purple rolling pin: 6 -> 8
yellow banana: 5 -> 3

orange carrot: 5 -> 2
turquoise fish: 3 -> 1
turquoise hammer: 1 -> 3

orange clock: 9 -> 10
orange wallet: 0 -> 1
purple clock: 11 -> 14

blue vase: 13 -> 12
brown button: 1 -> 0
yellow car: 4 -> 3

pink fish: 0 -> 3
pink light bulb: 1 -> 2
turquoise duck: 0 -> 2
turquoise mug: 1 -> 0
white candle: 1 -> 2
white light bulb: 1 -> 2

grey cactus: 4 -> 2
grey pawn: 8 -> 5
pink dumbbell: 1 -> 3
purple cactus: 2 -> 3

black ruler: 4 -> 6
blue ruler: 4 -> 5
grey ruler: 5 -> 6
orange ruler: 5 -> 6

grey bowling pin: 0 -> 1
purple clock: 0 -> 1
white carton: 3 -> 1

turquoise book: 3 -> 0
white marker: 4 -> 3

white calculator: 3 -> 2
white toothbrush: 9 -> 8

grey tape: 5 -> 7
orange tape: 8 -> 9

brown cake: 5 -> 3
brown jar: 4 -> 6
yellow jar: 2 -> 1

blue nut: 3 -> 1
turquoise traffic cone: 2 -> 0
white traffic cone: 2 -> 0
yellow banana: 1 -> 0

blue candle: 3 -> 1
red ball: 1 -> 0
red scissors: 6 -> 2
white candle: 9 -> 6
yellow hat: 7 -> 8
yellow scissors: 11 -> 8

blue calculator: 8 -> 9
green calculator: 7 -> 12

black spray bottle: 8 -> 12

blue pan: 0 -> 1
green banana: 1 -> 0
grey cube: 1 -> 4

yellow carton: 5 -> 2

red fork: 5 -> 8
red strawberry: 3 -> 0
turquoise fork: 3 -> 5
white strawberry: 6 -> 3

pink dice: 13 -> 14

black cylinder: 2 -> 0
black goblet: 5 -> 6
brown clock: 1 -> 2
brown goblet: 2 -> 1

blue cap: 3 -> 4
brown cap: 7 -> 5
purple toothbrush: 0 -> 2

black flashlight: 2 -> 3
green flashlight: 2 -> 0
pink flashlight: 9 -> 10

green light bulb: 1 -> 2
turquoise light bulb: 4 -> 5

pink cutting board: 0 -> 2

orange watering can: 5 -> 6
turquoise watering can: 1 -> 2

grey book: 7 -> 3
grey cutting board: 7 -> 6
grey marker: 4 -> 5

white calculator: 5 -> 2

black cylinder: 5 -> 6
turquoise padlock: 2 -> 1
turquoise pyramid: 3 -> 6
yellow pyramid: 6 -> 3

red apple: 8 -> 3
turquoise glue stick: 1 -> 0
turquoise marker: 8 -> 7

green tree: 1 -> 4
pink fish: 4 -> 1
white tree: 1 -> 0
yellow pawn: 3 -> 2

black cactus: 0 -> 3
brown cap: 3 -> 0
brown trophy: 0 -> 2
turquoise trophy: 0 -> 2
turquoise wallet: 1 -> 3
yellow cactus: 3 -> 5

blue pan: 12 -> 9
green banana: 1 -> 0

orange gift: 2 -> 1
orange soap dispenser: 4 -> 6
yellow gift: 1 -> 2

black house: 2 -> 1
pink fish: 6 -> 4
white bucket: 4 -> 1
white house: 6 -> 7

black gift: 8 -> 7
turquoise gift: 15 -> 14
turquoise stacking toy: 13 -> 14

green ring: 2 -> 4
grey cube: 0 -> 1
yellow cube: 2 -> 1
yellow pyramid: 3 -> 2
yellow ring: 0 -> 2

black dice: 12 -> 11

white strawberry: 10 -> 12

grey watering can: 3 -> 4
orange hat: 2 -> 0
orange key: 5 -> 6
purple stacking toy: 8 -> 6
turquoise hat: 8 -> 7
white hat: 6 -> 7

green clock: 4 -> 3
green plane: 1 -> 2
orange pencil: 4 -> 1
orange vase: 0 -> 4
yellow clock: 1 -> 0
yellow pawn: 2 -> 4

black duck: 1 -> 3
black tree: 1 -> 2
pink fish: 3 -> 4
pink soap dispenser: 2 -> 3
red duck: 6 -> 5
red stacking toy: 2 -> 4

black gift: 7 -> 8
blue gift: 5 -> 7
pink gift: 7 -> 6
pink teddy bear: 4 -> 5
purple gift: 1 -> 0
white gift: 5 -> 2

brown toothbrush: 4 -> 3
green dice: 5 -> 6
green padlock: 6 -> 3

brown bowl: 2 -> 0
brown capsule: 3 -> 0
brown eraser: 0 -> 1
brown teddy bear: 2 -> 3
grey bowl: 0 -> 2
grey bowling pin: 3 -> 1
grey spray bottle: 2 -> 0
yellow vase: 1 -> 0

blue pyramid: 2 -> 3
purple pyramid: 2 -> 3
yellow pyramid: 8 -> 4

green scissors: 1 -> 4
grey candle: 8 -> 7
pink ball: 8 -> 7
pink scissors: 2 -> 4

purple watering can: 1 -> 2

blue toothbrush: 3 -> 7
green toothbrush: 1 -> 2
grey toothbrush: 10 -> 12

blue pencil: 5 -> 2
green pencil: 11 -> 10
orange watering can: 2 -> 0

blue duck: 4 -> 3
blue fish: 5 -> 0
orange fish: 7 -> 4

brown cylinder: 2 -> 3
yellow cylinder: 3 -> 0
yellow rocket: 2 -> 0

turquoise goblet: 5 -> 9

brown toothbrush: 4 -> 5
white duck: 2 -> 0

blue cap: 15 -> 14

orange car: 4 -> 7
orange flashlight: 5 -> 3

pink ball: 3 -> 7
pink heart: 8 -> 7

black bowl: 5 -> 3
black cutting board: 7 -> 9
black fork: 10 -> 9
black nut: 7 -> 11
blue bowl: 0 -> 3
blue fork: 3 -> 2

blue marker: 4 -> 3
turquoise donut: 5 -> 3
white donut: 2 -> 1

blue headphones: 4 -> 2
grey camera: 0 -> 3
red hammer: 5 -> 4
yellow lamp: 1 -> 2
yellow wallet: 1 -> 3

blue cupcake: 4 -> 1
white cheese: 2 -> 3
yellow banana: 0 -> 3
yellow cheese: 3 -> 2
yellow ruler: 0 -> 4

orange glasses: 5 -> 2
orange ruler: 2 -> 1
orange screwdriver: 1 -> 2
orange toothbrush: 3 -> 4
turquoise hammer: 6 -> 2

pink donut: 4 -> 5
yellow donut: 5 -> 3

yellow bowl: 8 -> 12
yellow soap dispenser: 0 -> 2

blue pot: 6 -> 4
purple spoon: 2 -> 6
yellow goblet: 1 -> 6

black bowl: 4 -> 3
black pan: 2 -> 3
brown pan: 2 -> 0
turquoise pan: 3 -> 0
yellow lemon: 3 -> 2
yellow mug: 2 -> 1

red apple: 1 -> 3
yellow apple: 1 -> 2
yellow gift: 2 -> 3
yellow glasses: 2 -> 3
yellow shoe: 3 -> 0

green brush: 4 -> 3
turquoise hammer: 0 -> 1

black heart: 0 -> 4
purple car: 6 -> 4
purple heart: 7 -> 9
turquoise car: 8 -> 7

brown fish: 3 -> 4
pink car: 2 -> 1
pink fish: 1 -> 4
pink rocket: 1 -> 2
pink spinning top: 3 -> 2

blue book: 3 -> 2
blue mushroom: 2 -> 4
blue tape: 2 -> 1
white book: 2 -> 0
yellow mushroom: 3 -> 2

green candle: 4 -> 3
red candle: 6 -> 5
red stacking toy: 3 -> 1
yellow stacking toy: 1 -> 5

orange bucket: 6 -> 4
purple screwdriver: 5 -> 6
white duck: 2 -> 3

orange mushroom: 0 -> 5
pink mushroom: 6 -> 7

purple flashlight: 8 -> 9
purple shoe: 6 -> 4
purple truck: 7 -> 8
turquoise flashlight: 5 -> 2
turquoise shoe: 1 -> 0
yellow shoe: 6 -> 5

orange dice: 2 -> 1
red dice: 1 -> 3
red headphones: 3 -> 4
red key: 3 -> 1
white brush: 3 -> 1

· · · ·

● **What is needed**
Within the data above, the lines from the one with "turquoise fork: 3 -> 5" to the one with "turquoise padlock: 2 -> 1" must be repeated exactly; no other line belongs in the answer.

● **Solution below**
turquoise fork: 3 -> 5
white strawberry: 6 -> 3

pink dice: 13 -> 14

black cylinder: 2 -> 0
black goblet: 5 -> 6
brown clock: 1 -> 2
brown goblet: 2 -> 1

blue cap: 3 -> 4
brown cap: 7 -> 5
purple toothbrush: 0 -> 2

black flashlight: 2 -> 3
green flashlight: 2 -> 0
pink flashlight: 9 -> 10

green light bulb: 1 -> 2
turquoise light bulb: 4 -> 5

pink cutting board: 0 -> 2

orange watering can: 5 -> 6
turquoise watering can: 1 -> 2

grey book: 7 -> 3
grey cutting board: 7 -> 6
grey marker: 4 -> 5

white calculator: 5 -> 2

black cylinder: 5 -> 6
turquoise padlock: 2 -> 1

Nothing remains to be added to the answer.